Dataset items:
= = = = =
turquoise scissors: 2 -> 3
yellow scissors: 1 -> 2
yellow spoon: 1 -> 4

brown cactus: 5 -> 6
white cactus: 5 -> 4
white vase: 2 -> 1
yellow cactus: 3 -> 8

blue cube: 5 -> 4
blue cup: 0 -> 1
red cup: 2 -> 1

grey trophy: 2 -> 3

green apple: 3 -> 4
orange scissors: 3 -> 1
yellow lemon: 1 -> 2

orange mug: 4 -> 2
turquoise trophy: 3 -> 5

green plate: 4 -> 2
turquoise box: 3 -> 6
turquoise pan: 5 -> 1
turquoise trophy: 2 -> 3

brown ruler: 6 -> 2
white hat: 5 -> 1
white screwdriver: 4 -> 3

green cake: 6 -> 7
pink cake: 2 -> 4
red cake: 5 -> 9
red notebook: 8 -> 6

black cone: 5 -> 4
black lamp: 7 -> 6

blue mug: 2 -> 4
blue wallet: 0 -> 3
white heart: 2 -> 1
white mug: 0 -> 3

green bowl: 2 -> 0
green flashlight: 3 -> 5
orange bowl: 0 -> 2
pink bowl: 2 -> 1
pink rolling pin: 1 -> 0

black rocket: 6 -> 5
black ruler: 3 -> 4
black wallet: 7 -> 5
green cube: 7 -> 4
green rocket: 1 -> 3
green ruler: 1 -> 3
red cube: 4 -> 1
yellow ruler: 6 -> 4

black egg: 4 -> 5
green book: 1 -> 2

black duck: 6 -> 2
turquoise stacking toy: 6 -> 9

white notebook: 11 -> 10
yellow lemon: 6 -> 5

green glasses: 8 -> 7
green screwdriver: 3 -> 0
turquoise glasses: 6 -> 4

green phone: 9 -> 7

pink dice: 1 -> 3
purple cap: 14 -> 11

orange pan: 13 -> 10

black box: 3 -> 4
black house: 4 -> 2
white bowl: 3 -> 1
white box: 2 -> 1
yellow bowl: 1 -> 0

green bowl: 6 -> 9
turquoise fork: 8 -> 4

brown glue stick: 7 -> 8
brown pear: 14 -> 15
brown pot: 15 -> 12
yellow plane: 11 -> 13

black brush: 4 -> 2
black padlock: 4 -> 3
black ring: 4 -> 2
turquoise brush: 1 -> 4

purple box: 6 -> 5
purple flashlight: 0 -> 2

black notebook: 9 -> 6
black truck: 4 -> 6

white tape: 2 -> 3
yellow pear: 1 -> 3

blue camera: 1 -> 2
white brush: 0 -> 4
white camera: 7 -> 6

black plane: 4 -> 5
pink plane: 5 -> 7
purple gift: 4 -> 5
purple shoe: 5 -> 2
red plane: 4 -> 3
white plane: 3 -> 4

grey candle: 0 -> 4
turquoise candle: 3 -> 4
= = = = =
Without omitting anything, reproduce the whole of the data.

turquoise scissors: 2 -> 3
yellow scissors: 1 -> 2
yellow spoon: 1 -> 4

brown cactus: 5 -> 6
white cactus: 5 -> 4
white vase: 2 -> 1
yellow cactus: 3 -> 8

blue cube: 5 -> 4
blue cup: 0 -> 1
red cup: 2 -> 1

grey trophy: 2 -> 3

green apple: 3 -> 4
orange scissors: 3 -> 1
yellow lemon: 1 -> 2

orange mug: 4 -> 2
turquoise trophy: 3 -> 5

green plate: 4 -> 2
turquoise box: 3 -> 6
turquoise pan: 5 -> 1
turquoise trophy: 2 -> 3

brown ruler: 6 -> 2
white hat: 5 -> 1
white screwdriver: 4 -> 3

green cake: 6 -> 7
pink cake: 2 -> 4
red cake: 5 -> 9
red notebook: 8 -> 6

black cone: 5 -> 4
black lamp: 7 -> 6

blue mug: 2 -> 4
blue wallet: 0 -> 3
white heart: 2 -> 1
white mug: 0 -> 3

green bowl: 2 -> 0
green flashlight: 3 -> 5
orange bowl: 0 -> 2
pink bowl: 2 -> 1
pink rolling pin: 1 -> 0

black rocket: 6 -> 5
black ruler: 3 -> 4
black wallet: 7 -> 5
green cube: 7 -> 4
green rocket: 1 -> 3
green ruler: 1 -> 3
red cube: 4 -> 1
yellow ruler: 6 -> 4

black egg: 4 -> 5
green book: 1 -> 2

black duck: 6 -> 2
turquoise stacking toy: 6 -> 9

white notebook: 11 -> 10
yellow lemon: 6 -> 5

green glasses: 8 -> 7
green screwdriver: 3 -> 0
turquoise glasses: 6 -> 4

green phone: 9 -> 7

pink dice: 1 -> 3
purple cap: 14 -> 11

orange pan: 13 -> 10

black box: 3 -> 4
black house: 4 -> 2
white bowl: 3 -> 1
white box: 2 -> 1
yellow bowl: 1 -> 0

green bowl: 6 -> 9
turquoise fork: 8 -> 4

brown glue stick: 7 -> 8
brown pear: 14 -> 15
brown pot: 15 -> 12
yellow plane: 11 -> 13

black brush: 4 -> 2
black padlock: 4 -> 3
black ring: 4 -> 2
turquoise brush: 1 -> 4

purple box: 6 -> 5
purple flashlight: 0 -> 2

black notebook: 9 -> 6
black truck: 4 -> 6

white tape: 2 -> 3
yellow pear: 1 -> 3

blue camera: 1 -> 2
white brush: 0 -> 4
white camera: 7 -> 6

black plane: 4 -> 5
pink plane: 5 -> 7
purple gift: 4 -> 5
purple shoe: 5 -> 2
red plane: 4 -> 3
white plane: 3 -> 4

grey candle: 0 -> 4
turquoise candle: 3 -> 4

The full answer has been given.